What you will do: Pictures in the records are to be omitted; everything else is copied exactly.

--

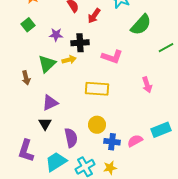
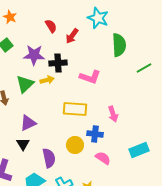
green semicircle: (141, 25) -> (119, 45), turned -45
purple star: (56, 35) -> (34, 55), size x1.5
pink arrow: (147, 85) -> (113, 114), moved
pink semicircle: (135, 141) -> (103, 158), moved, turned 63
blue cross: (112, 142) -> (95, 134), moved

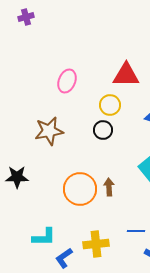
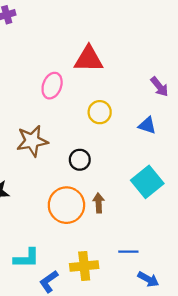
red triangle: (126, 75) -> (89, 59), moved
black circle: (103, 130) -> (80, 160), moved

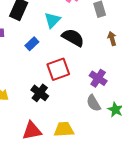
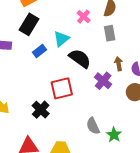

--

Answer to this task:
green semicircle: (141, 25) -> (119, 45), turned -45
purple star: (56, 35) -> (34, 55), size x1.5
pink arrow: (147, 85) -> (113, 114), moved
pink semicircle: (135, 141) -> (103, 158), moved, turned 63
blue cross: (112, 142) -> (95, 134), moved

red triangle: (126, 75) -> (89, 59), moved
black circle: (103, 130) -> (80, 160), moved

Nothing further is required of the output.